Your objective: Print out the full listing, exactly.

Data for review:
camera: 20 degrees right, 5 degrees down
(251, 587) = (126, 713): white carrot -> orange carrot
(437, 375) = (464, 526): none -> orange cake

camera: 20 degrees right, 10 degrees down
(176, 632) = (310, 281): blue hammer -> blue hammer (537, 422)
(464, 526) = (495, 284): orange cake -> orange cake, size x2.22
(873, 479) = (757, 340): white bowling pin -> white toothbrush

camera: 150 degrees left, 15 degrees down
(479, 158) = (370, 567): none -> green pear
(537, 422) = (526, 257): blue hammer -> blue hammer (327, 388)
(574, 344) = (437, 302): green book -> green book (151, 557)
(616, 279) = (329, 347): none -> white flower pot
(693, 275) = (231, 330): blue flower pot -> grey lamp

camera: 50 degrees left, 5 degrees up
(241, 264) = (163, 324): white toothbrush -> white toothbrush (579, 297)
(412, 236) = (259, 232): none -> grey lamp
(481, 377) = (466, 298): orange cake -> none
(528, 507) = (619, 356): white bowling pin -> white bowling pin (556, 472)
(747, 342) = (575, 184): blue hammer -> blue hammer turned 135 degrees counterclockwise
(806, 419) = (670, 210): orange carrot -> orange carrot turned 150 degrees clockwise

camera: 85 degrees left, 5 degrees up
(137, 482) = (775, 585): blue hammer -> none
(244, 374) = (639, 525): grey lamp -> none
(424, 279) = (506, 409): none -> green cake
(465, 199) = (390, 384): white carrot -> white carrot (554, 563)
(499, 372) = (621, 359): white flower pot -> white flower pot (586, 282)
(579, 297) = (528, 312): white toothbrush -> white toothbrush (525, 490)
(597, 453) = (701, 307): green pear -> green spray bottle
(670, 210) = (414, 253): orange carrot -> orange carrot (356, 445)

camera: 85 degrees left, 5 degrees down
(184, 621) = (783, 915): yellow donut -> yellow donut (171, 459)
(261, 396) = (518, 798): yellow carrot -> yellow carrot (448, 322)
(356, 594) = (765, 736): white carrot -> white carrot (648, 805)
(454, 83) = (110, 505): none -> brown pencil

Answer for the task:
camera: 20 degrees right, 5 degrees down
(251, 587) = (126, 713): white carrot -> orange carrot
(437, 375) = (464, 526): none -> orange cake

camera: 20 degrees right, 10 degrees down
(176, 632) = (310, 281): blue hammer -> blue hammer (537, 422)
(464, 526) = (495, 284): orange cake -> orange cake, size x2.22
(873, 479) = (757, 340): white bowling pin -> white toothbrush

camera: 150 degrees left, 15 degrees down
(479, 158) = (370, 567): none -> green pear
(537, 422) = (526, 257): blue hammer -> blue hammer (327, 388)
(574, 344) = (437, 302): green book -> green book (151, 557)
(616, 279) = (329, 347): none -> white flower pot
(693, 275) = (231, 330): blue flower pot -> grey lamp

camera: 50 degrees left, 5 degrees up
(241, 264) = (163, 324): white toothbrush -> white toothbrush (579, 297)
(412, 236) = (259, 232): none -> grey lamp
(481, 377) = (466, 298): orange cake -> none
(528, 507) = (619, 356): white bowling pin -> white bowling pin (556, 472)
(747, 342) = (575, 184): blue hammer -> blue hammer turned 135 degrees counterclockwise
(806, 419) = (670, 210): orange carrot -> orange carrot turned 150 degrees clockwise

camera: 85 degrees left, 5 degrees up
(137, 482) = (775, 585): blue hammer -> none
(244, 374) = (639, 525): grey lamp -> none
(424, 279) = (506, 409): none -> green cake
(465, 199) = (390, 384): white carrot -> white carrot (554, 563)
(499, 372) = (621, 359): white flower pot -> white flower pot (586, 282)
(579, 297) = (528, 312): white toothbrush -> white toothbrush (525, 490)
(597, 453) = (701, 307): green pear -> green spray bottle
(670, 210) = (414, 253): orange carrot -> orange carrot (356, 445)

camera: 85 degrees left, 5 degrees down
(184, 621) = (783, 915): yellow donut -> yellow donut (171, 459)
(261, 396) = (518, 798): yellow carrot -> yellow carrot (448, 322)
(356, 594) = (765, 736): white carrot -> white carrot (648, 805)
(454, 83) = (110, 505): none -> brown pencil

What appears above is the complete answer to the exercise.